**** Material shown ****

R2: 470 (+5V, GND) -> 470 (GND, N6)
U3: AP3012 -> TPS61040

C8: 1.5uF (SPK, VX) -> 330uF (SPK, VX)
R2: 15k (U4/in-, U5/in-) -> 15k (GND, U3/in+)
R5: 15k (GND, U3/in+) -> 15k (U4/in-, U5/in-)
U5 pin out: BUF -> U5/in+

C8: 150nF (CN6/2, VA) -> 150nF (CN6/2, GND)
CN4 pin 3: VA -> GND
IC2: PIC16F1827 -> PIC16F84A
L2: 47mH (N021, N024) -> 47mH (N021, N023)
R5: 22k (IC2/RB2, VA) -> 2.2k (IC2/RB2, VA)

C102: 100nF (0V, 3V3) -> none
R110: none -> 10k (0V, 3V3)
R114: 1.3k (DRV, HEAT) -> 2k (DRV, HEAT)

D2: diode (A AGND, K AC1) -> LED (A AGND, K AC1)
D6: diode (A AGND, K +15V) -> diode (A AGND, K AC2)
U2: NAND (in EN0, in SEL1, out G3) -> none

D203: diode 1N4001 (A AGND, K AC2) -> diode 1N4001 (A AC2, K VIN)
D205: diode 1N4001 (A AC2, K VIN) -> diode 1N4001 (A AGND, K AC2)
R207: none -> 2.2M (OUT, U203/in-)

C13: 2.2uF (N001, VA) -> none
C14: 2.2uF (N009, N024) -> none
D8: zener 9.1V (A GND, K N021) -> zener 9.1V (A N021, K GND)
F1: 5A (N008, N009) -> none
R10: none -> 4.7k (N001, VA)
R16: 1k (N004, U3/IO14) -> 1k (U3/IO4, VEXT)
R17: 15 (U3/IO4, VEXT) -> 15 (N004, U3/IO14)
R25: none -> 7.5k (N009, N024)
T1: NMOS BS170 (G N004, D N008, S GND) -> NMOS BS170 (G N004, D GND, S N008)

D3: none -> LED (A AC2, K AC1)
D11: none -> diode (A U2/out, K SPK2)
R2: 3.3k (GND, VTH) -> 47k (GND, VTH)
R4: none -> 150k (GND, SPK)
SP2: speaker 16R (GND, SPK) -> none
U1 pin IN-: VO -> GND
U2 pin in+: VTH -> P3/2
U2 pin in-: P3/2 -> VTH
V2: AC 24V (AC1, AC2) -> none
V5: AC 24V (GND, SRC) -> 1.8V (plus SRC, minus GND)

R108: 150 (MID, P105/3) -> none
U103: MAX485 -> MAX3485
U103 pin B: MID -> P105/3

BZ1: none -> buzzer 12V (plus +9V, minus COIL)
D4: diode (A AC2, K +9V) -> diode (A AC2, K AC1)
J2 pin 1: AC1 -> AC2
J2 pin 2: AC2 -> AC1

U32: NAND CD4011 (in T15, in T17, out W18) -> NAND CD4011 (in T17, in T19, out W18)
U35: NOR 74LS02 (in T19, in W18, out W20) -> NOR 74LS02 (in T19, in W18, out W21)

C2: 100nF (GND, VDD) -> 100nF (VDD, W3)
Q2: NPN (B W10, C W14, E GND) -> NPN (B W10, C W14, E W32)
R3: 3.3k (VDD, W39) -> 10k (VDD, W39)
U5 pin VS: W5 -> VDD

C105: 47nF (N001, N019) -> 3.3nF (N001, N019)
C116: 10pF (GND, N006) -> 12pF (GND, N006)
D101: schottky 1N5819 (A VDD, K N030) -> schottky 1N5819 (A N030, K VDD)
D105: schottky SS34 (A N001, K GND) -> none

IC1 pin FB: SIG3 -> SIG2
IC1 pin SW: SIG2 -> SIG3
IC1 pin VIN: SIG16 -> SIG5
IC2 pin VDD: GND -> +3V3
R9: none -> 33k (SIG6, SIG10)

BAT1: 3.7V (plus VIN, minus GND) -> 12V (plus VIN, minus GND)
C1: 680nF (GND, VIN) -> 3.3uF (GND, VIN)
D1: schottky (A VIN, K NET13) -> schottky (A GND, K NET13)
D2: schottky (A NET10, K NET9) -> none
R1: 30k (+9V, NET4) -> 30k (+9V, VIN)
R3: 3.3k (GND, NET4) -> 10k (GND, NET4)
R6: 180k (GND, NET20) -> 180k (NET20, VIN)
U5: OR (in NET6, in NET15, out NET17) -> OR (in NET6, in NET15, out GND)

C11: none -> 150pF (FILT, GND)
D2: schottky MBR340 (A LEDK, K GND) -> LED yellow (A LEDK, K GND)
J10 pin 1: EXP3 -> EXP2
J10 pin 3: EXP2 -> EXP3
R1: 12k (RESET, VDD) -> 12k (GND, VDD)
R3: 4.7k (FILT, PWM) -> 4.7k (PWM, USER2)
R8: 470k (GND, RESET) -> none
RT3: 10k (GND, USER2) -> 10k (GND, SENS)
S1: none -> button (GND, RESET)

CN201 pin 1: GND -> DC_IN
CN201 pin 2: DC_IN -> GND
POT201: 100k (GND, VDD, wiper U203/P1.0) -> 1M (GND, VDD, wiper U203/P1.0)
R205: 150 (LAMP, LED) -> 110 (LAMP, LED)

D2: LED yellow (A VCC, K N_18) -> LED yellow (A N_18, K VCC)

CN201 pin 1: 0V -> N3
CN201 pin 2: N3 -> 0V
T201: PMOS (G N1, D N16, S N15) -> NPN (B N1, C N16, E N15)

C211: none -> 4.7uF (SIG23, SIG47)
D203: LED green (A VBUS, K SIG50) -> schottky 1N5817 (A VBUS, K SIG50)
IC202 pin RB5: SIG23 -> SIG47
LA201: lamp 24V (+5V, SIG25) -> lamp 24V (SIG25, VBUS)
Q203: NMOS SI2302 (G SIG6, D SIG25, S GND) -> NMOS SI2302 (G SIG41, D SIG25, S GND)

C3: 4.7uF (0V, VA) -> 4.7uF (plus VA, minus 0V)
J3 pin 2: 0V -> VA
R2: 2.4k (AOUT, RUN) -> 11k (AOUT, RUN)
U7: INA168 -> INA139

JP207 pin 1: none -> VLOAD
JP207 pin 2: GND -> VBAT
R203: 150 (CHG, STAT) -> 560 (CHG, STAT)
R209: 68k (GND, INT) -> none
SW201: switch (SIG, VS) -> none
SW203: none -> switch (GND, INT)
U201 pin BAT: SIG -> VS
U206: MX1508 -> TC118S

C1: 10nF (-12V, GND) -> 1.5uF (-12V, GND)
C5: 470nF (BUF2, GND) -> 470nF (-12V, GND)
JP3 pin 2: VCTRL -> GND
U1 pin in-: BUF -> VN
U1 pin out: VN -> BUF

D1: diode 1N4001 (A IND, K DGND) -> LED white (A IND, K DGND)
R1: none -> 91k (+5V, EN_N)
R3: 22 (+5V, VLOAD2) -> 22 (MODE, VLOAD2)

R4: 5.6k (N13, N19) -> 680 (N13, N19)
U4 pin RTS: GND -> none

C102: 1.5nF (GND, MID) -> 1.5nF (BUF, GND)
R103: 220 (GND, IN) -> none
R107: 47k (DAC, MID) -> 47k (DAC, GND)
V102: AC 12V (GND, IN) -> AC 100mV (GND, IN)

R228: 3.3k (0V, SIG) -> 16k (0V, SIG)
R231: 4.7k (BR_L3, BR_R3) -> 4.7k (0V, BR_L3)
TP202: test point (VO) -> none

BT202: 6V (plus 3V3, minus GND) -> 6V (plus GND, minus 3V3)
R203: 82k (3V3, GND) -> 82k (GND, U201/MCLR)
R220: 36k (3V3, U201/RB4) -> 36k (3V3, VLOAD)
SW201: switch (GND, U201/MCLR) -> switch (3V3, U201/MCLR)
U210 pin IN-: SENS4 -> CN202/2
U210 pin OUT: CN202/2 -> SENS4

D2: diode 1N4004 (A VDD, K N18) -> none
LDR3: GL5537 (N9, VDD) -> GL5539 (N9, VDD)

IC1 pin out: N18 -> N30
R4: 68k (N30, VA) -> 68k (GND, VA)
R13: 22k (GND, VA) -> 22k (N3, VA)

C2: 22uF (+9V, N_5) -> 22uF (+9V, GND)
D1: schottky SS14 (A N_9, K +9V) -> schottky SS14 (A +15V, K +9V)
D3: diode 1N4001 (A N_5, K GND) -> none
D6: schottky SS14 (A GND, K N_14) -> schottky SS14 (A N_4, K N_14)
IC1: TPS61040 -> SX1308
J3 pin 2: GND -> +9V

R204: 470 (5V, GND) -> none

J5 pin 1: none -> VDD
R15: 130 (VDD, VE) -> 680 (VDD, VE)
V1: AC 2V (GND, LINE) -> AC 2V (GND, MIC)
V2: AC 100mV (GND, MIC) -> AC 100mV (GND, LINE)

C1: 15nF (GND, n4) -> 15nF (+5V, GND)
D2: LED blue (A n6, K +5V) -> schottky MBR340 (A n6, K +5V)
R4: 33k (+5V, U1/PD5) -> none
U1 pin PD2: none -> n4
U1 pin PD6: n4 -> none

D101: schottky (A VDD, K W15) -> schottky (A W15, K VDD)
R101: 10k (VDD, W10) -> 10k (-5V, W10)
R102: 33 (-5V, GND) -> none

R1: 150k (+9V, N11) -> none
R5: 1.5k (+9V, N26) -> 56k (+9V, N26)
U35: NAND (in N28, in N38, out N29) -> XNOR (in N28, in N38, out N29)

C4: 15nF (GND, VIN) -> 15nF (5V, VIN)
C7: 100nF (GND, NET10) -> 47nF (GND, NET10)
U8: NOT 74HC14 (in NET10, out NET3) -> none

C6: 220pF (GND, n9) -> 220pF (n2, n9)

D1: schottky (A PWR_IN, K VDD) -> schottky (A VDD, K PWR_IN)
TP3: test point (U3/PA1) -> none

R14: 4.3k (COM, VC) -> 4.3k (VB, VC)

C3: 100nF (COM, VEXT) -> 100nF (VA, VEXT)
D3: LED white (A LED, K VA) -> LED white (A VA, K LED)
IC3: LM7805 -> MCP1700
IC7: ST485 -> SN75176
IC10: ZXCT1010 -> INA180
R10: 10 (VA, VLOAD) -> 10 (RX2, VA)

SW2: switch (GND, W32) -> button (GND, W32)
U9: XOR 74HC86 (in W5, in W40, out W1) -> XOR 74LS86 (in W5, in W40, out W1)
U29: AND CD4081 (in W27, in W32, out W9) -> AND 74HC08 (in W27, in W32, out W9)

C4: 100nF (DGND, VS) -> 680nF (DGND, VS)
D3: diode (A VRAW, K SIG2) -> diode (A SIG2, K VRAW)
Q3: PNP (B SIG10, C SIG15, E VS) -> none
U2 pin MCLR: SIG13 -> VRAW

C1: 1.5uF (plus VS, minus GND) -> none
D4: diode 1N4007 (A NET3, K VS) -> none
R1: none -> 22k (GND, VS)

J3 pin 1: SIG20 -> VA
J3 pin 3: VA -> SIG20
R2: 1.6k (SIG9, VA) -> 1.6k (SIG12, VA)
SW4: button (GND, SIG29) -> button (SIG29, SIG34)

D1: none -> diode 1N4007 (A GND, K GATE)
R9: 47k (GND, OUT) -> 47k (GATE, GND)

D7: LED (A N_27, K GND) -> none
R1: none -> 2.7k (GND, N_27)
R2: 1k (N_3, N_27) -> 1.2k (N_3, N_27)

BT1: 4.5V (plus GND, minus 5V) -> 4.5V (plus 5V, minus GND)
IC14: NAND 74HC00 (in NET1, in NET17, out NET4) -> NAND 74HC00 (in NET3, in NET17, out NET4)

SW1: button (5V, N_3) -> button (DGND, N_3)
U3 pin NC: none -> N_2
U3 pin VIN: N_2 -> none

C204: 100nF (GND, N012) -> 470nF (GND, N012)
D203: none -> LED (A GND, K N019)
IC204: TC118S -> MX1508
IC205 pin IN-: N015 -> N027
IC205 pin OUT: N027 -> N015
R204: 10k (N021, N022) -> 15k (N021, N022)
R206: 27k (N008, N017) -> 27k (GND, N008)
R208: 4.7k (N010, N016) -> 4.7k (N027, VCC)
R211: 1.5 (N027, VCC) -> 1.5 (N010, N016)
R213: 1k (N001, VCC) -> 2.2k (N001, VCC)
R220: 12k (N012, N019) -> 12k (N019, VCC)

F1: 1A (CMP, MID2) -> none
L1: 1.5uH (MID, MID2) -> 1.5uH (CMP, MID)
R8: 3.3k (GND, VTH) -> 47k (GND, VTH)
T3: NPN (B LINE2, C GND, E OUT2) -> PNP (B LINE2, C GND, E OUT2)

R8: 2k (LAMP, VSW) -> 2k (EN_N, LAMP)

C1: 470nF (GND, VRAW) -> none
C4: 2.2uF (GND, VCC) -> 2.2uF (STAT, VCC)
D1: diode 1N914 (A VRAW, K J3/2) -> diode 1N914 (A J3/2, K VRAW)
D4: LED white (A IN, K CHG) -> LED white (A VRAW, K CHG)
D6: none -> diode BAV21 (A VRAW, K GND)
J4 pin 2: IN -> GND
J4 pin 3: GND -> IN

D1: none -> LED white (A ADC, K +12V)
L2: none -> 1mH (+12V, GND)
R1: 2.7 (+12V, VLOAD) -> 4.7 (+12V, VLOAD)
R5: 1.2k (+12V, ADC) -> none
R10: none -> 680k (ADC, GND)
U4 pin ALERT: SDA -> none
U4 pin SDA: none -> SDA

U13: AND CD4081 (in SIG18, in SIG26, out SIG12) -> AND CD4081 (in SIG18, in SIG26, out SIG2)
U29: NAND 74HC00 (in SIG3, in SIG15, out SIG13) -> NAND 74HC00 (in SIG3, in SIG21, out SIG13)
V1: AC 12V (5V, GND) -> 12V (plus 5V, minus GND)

****

| Task statement |
Wherever the line holding "U103 pin B: MID -> P105/3" falls in the entries above, copy exactly from it through the line holding "R2: 2.4k (AOUT, RUN) -> 11k (AOUT, RUN)", inclusive, and add nothing.

| Answer space |
U103 pin B: MID -> P105/3

BZ1: none -> buzzer 12V (plus +9V, minus COIL)
D4: diode (A AC2, K +9V) -> diode (A AC2, K AC1)
J2 pin 1: AC1 -> AC2
J2 pin 2: AC2 -> AC1

U32: NAND CD4011 (in T15, in T17, out W18) -> NAND CD4011 (in T17, in T19, out W18)
U35: NOR 74LS02 (in T19, in W18, out W20) -> NOR 74LS02 (in T19, in W18, out W21)

C2: 100nF (GND, VDD) -> 100nF (VDD, W3)
Q2: NPN (B W10, C W14, E GND) -> NPN (B W10, C W14, E W32)
R3: 3.3k (VDD, W39) -> 10k (VDD, W39)
U5 pin VS: W5 -> VDD

C105: 47nF (N001, N019) -> 3.3nF (N001, N019)
C116: 10pF (GND, N006) -> 12pF (GND, N006)
D101: schottky 1N5819 (A VDD, K N030) -> schottky 1N5819 (A N030, K VDD)
D105: schottky SS34 (A N001, K GND) -> none

IC1 pin FB: SIG3 -> SIG2
IC1 pin SW: SIG2 -> SIG3
IC1 pin VIN: SIG16 -> SIG5
IC2 pin VDD: GND -> +3V3
R9: none -> 33k (SIG6, SIG10)

BAT1: 3.7V (plus VIN, minus GND) -> 12V (plus VIN, minus GND)
C1: 680nF (GND, VIN) -> 3.3uF (GND, VIN)
D1: schottky (A VIN, K NET13) -> schottky (A GND, K NET13)
D2: schottky (A NET10, K NET9) -> none
R1: 30k (+9V, NET4) -> 30k (+9V, VIN)
R3: 3.3k (GND, NET4) -> 10k (GND, NET4)
R6: 180k (GND, NET20) -> 180k (NET20, VIN)
U5: OR (in NET6, in NET15, out NET17) -> OR (in NET6, in NET15, out GND)

C11: none -> 150pF (FILT, GND)
D2: schottky MBR340 (A LEDK, K GND) -> LED yellow (A LEDK, K GND)
J10 pin 1: EXP3 -> EXP2
J10 pin 3: EXP2 -> EXP3
R1: 12k (RESET, VDD) -> 12k (GND, VDD)
R3: 4.7k (FILT, PWM) -> 4.7k (PWM, USER2)
R8: 470k (GND, RESET) -> none
RT3: 10k (GND, USER2) -> 10k (GND, SENS)
S1: none -> button (GND, RESET)

CN201 pin 1: GND -> DC_IN
CN201 pin 2: DC_IN -> GND
POT201: 100k (GND, VDD, wiper U203/P1.0) -> 1M (GND, VDD, wiper U203/P1.0)
R205: 150 (LAMP, LED) -> 110 (LAMP, LED)

D2: LED yellow (A VCC, K N_18) -> LED yellow (A N_18, K VCC)

CN201 pin 1: 0V -> N3
CN201 pin 2: N3 -> 0V
T201: PMOS (G N1, D N16, S N15) -> NPN (B N1, C N16, E N15)

C211: none -> 4.7uF (SIG23, SIG47)
D203: LED green (A VBUS, K SIG50) -> schottky 1N5817 (A VBUS, K SIG50)
IC202 pin RB5: SIG23 -> SIG47
LA201: lamp 24V (+5V, SIG25) -> lamp 24V (SIG25, VBUS)
Q203: NMOS SI2302 (G SIG6, D SIG25, S GND) -> NMOS SI2302 (G SIG41, D SIG25, S GND)

C3: 4.7uF (0V, VA) -> 4.7uF (plus VA, minus 0V)
J3 pin 2: 0V -> VA
R2: 2.4k (AOUT, RUN) -> 11k (AOUT, RUN)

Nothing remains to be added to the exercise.